▶ _Recorded information_:
▬▬▬▬▬▬▬▬▬▬

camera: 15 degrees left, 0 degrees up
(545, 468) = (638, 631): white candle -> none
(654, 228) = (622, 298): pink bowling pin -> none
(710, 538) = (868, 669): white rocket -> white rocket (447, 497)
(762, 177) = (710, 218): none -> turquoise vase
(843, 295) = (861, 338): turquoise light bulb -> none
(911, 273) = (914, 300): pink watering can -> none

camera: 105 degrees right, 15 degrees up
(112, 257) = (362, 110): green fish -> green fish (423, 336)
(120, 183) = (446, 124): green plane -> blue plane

▬▬▬▬▬▬▬▬▬▬

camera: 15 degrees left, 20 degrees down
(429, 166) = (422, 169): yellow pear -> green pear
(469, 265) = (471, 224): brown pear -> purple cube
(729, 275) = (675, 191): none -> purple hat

▬▬▬▬▬▬▬▬▬▬

▶ _Activity_: Send back exactly the lines of the listing above starting at the one with "(710, 538) = (868, 669): white" and ending at the one with "(120, 183) = (446, 124): green", inclusive, and no others.

▶ _Exercise response_:
(710, 538) = (868, 669): white rocket -> white rocket (447, 497)
(762, 177) = (710, 218): none -> turquoise vase
(843, 295) = (861, 338): turquoise light bulb -> none
(911, 273) = (914, 300): pink watering can -> none

camera: 105 degrees right, 15 degrees up
(112, 257) = (362, 110): green fish -> green fish (423, 336)
(120, 183) = (446, 124): green plane -> blue plane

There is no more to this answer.